* _WORK ITEM_: For every line in the records that has the word "degrees", make a copy.

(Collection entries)
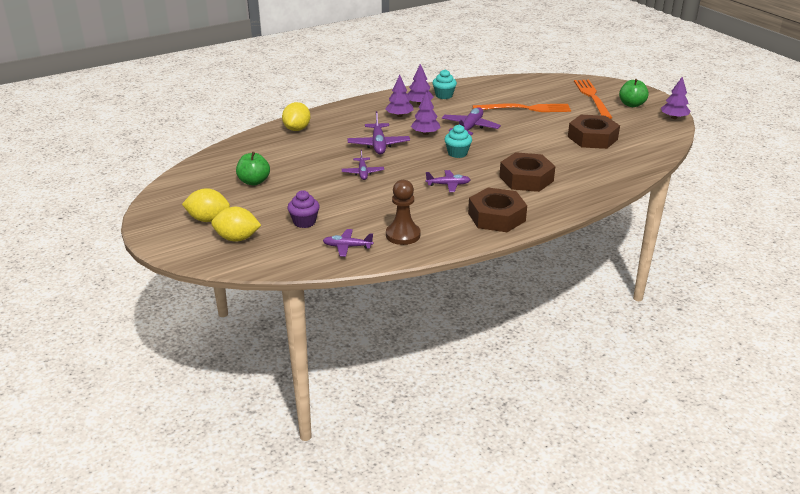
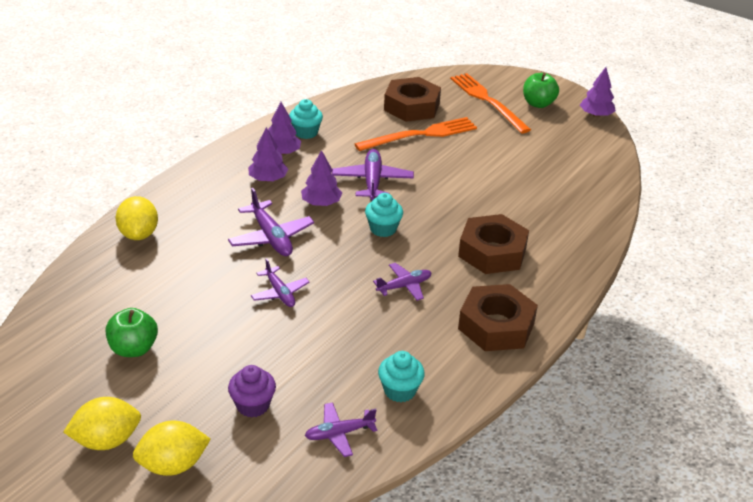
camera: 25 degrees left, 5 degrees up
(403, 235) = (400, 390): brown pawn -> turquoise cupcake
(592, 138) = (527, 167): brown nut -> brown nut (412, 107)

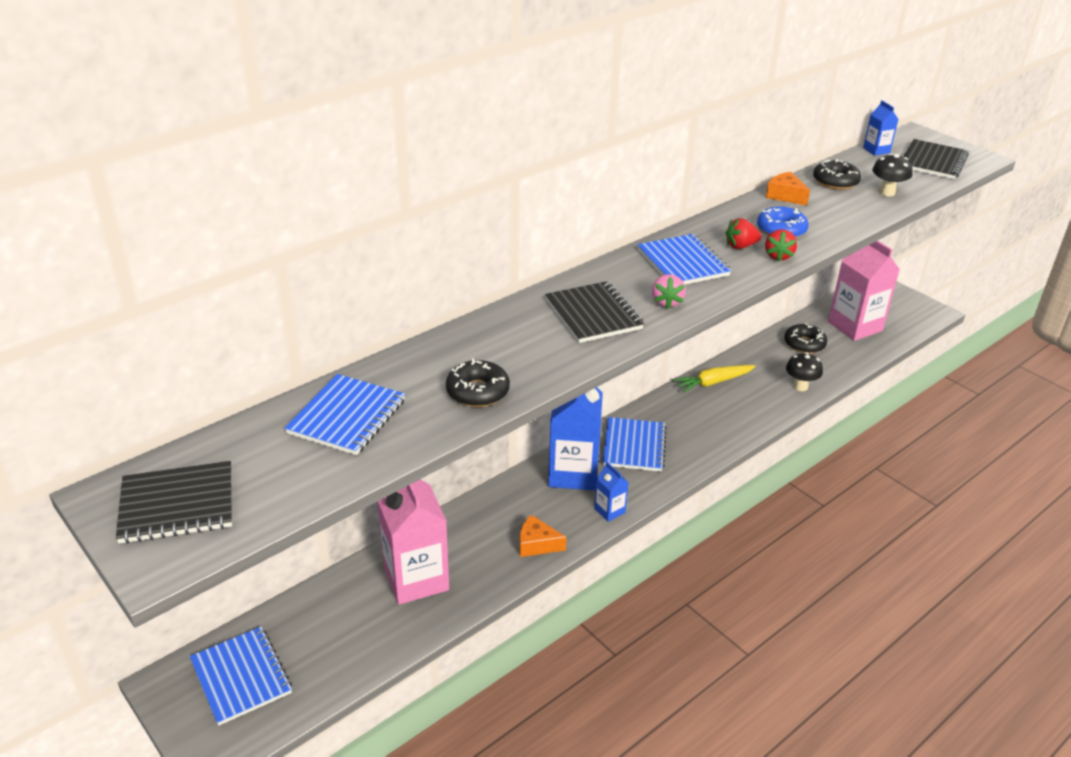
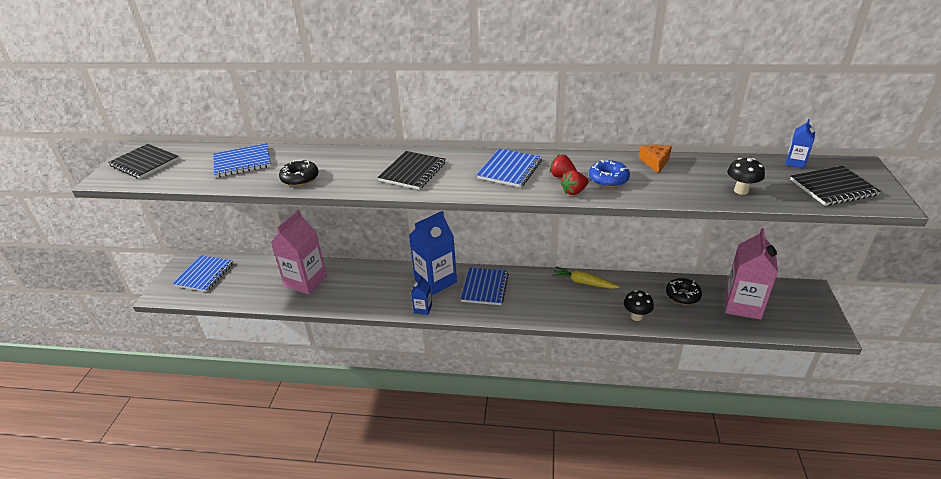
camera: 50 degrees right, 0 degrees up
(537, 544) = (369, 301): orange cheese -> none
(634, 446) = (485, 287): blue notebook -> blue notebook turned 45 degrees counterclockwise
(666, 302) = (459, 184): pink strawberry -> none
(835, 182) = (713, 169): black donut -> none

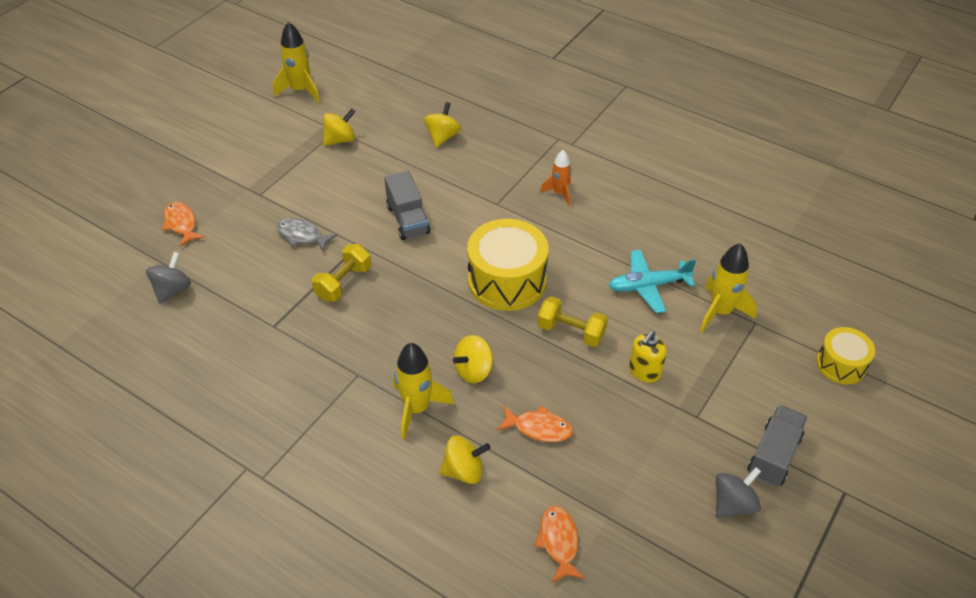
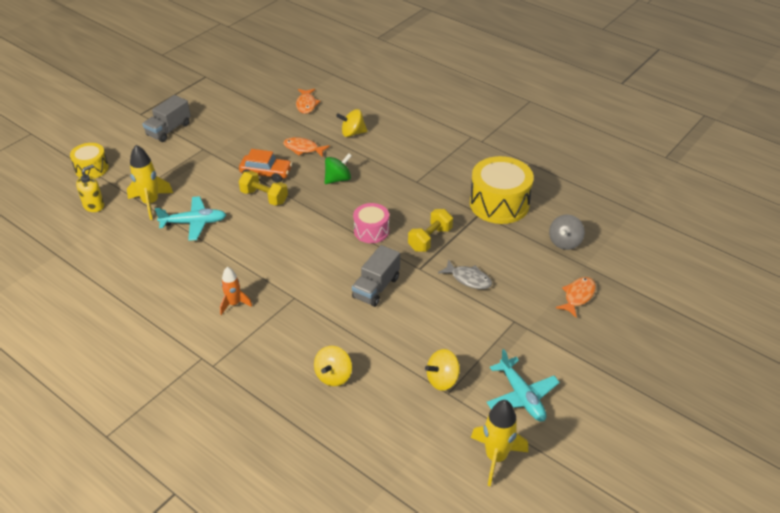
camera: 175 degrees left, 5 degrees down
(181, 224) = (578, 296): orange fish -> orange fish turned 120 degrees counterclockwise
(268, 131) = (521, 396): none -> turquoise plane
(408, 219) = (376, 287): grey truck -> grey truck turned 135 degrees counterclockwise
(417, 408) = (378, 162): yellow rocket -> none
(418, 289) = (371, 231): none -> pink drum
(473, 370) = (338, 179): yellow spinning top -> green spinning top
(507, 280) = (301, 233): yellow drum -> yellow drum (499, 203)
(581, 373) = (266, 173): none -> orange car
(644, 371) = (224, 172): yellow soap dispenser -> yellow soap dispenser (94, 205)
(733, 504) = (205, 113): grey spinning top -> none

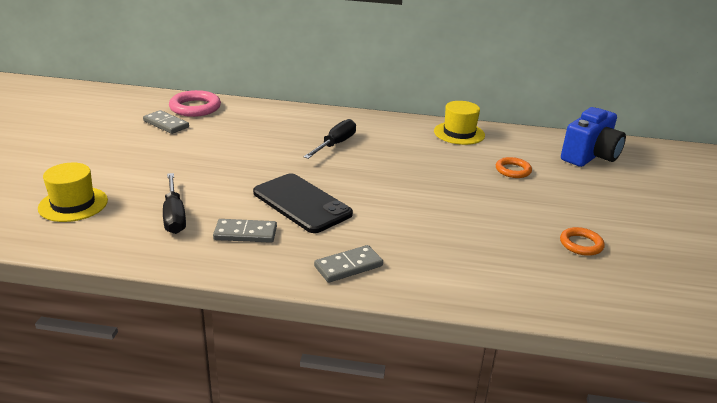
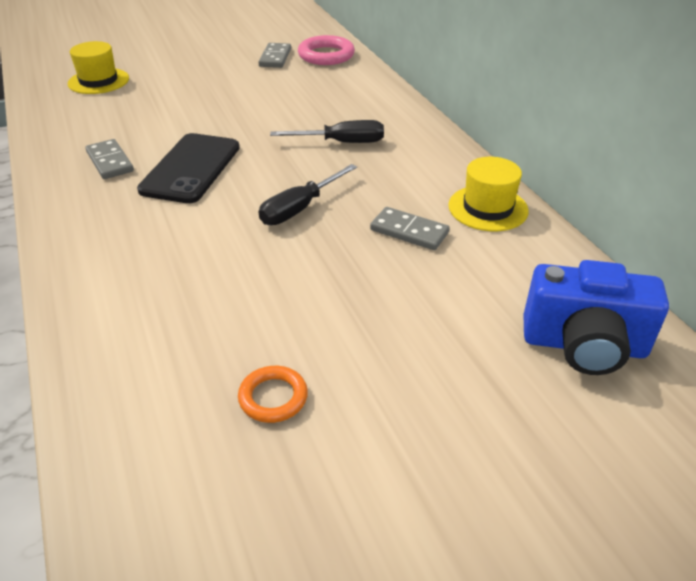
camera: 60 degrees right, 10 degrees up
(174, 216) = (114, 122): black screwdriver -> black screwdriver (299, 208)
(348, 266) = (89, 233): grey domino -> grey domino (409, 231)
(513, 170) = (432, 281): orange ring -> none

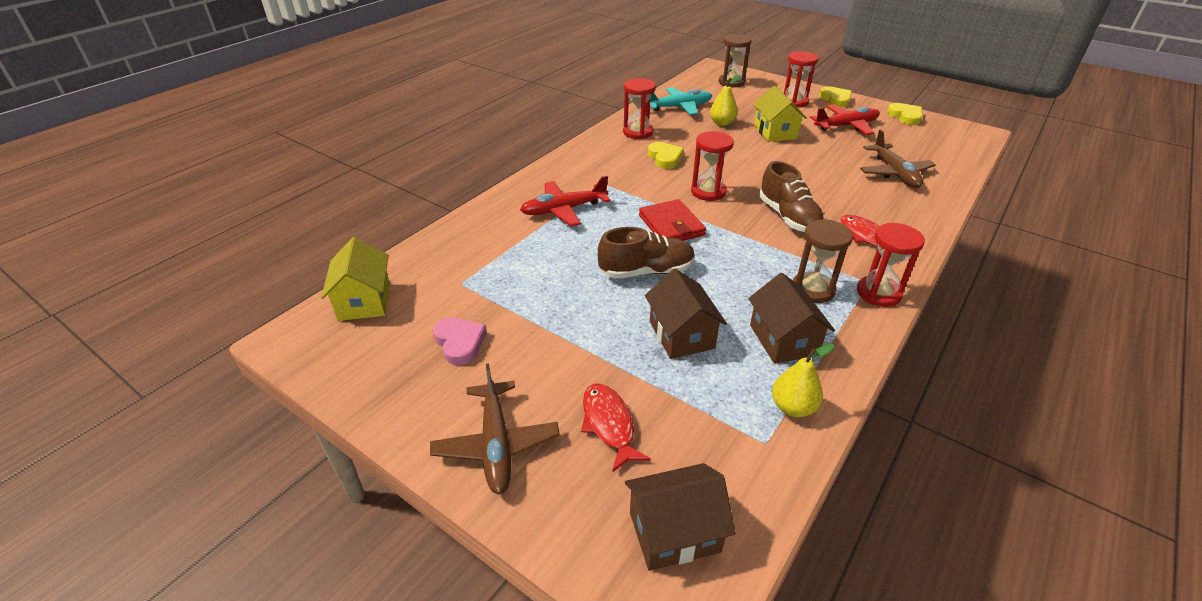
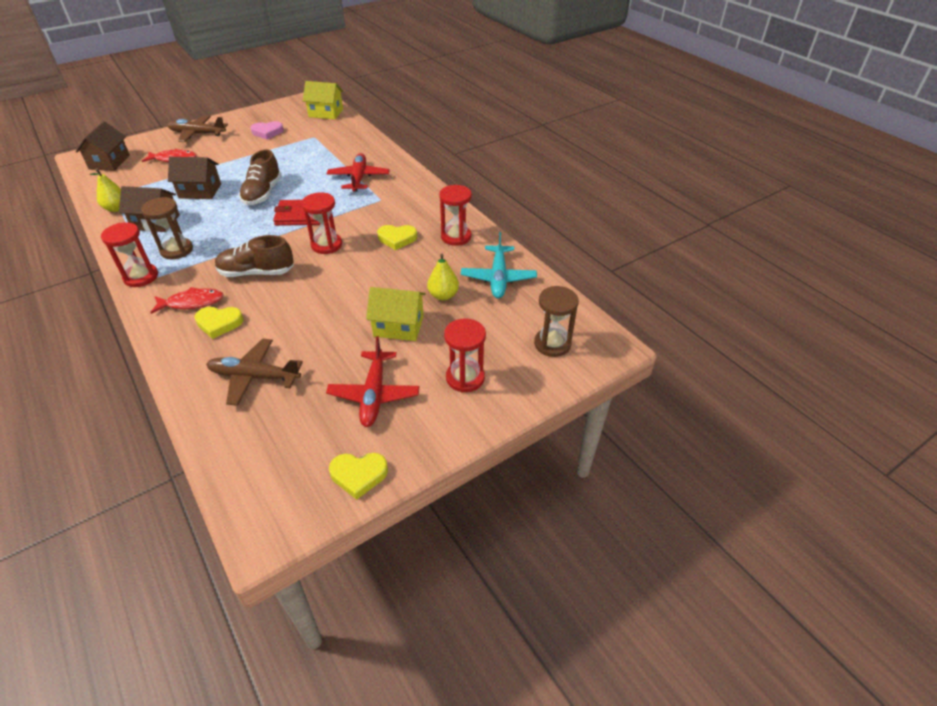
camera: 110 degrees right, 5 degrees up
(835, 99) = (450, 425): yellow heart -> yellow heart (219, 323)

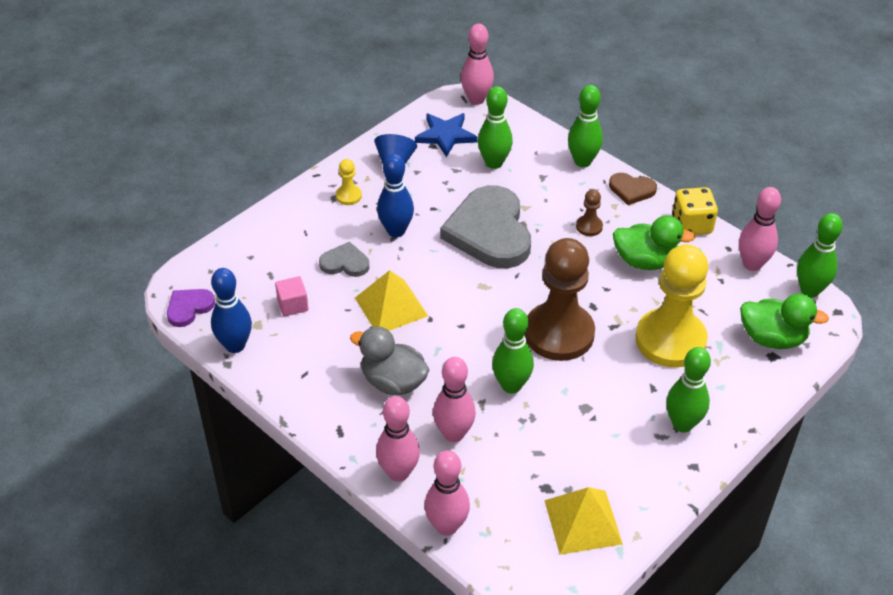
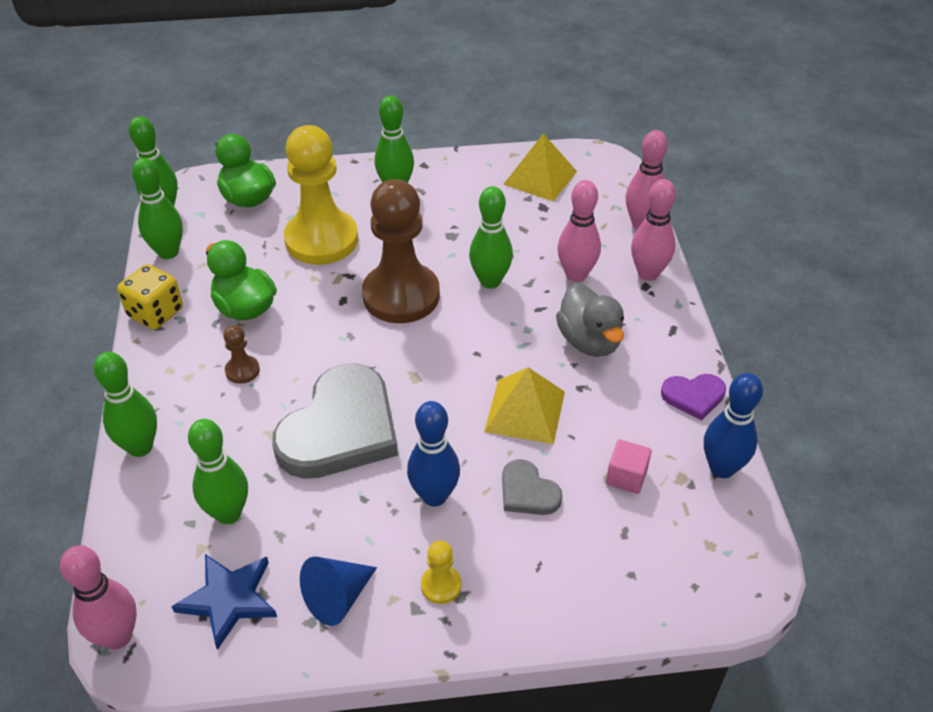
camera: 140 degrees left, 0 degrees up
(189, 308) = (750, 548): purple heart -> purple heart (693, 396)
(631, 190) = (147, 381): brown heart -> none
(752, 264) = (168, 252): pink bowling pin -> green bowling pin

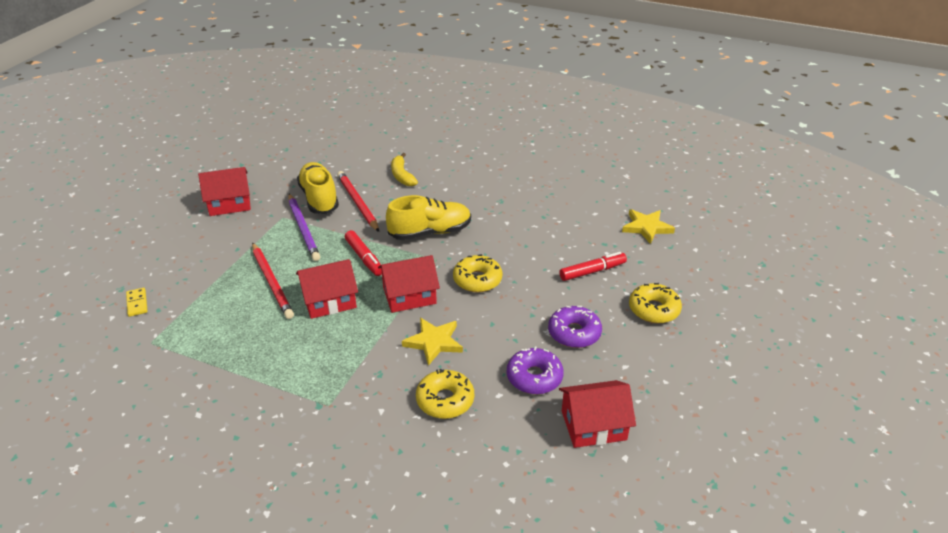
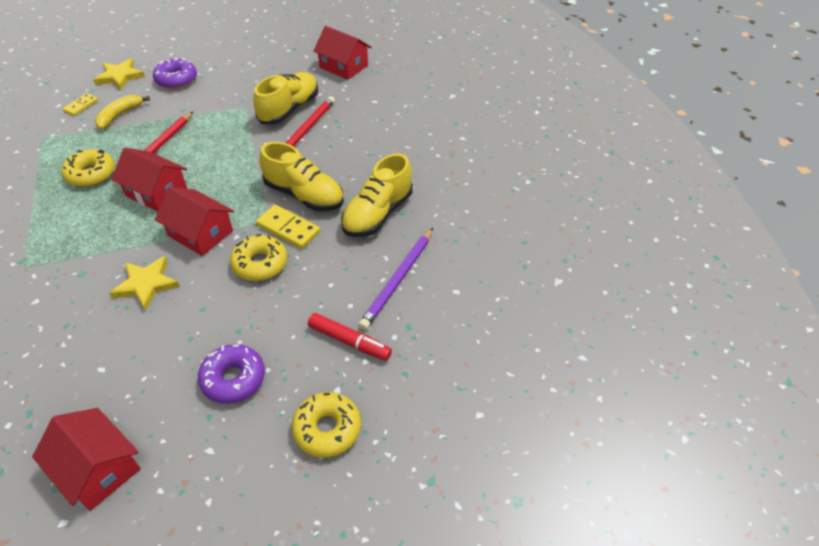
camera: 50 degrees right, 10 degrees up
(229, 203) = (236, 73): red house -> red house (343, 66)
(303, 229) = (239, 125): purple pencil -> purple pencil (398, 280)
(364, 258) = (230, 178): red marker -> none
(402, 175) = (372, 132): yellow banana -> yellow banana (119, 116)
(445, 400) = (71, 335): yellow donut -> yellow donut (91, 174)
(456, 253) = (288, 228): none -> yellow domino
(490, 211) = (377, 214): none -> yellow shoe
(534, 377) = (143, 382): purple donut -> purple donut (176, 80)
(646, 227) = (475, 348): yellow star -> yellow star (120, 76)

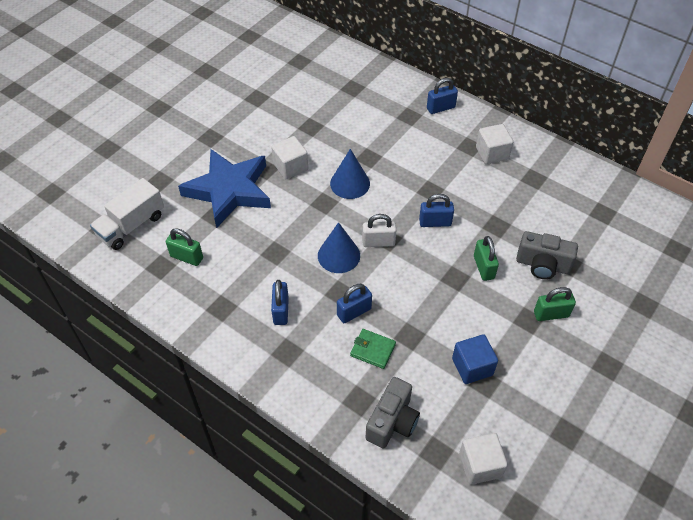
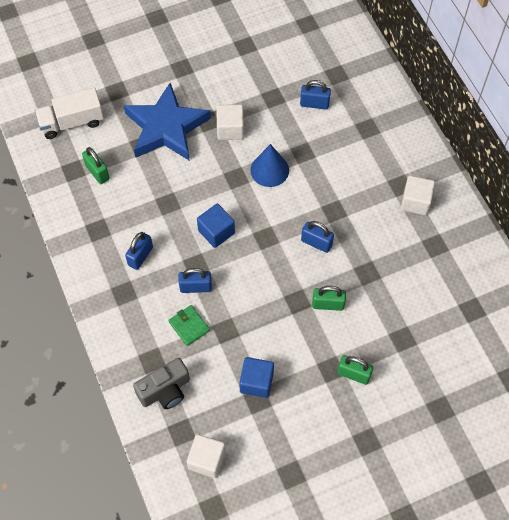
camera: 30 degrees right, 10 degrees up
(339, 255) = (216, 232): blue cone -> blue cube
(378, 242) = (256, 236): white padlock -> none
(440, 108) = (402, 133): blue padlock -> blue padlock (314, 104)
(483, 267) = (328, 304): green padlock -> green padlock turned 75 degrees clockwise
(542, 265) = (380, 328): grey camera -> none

* _EXERCISE RESPONSE_:
camera: 25 degrees left, 5 degrees up
camera: 50 degrees right, 0 degrees up
(634, 446) = (485, 287): blue notebook -> blue notebook turned 45 degrees counterclockwise
camera: 175 degrees left, 5 degrees down
(181, 224) = (578, 296): orange fish -> orange fish turned 120 degrees counterclockwise
(408, 219) = (376, 287): grey truck -> grey truck turned 135 degrees counterclockwise
camera: 60 degrees right, 10 degrees up
camera: 110 degrees right, 5 degrees up
camera: 140 degrees left, 0 degrees up
camera: 50 degrees right, 10 degrees up
camera: 30 degrees right, 10 degrees up
(483, 267) = (328, 304): green padlock -> green padlock turned 75 degrees clockwise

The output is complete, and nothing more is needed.